• Records provided:
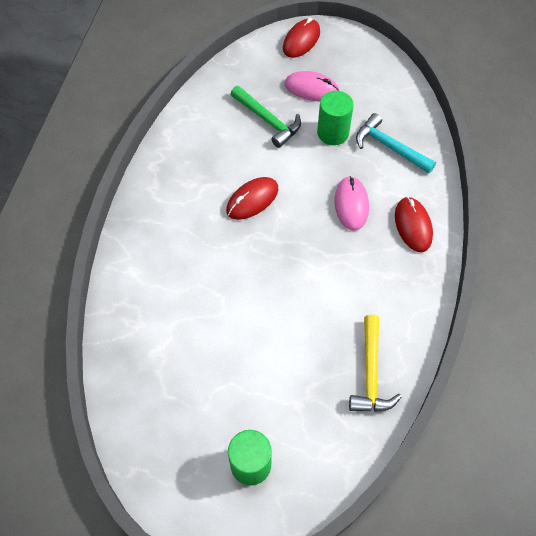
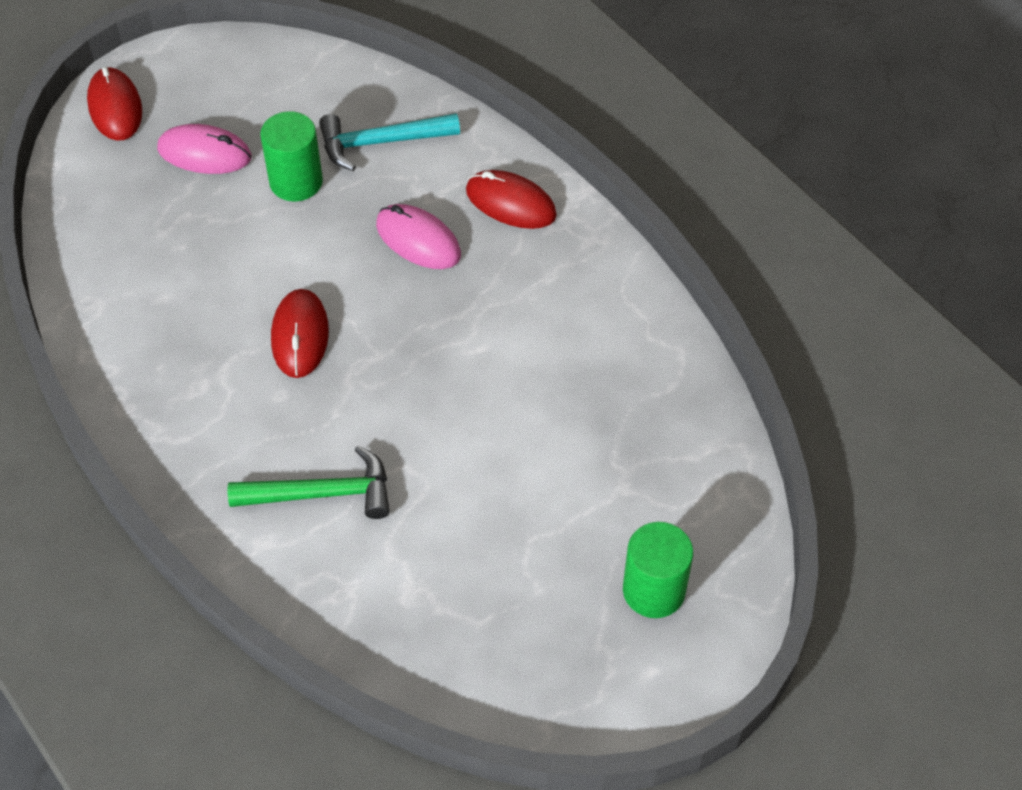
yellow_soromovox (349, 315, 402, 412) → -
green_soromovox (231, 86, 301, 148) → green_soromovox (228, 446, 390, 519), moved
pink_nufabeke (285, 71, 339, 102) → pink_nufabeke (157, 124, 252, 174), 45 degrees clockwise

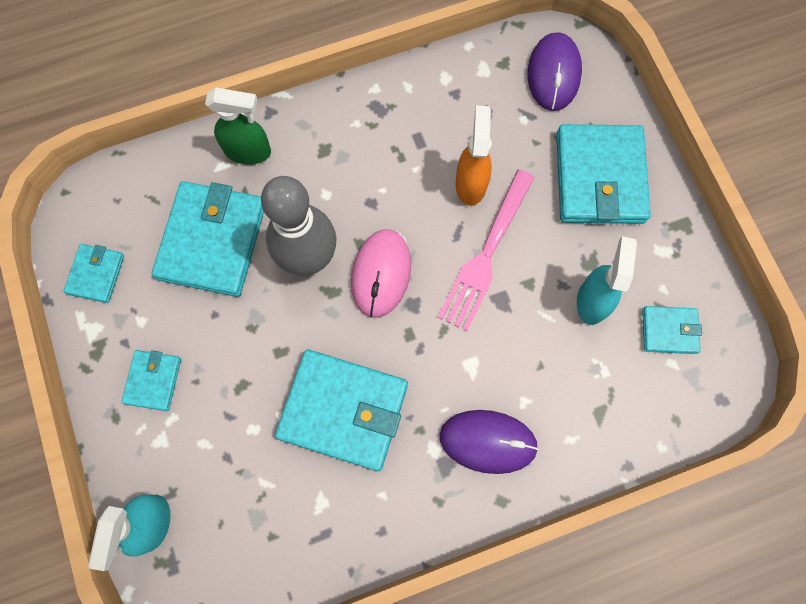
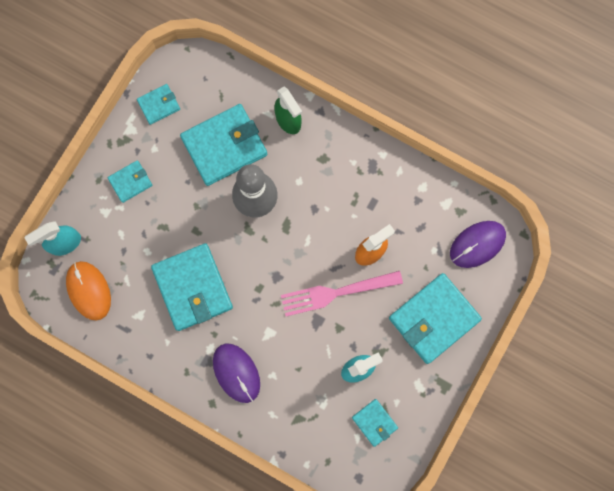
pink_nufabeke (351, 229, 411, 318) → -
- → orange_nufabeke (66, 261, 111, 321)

• Assignment:
Please print the entire listing again exactly, minus its images.

• Result of the task:
yellow_soromovox (349, 315, 402, 412) → -
green_soromovox (231, 86, 301, 148) → green_soromovox (228, 446, 390, 519), moved
pink_nufabeke (285, 71, 339, 102) → pink_nufabeke (157, 124, 252, 174), 45 degrees clockwise

pink_nufabeke (351, 229, 411, 318) → -
- → orange_nufabeke (66, 261, 111, 321)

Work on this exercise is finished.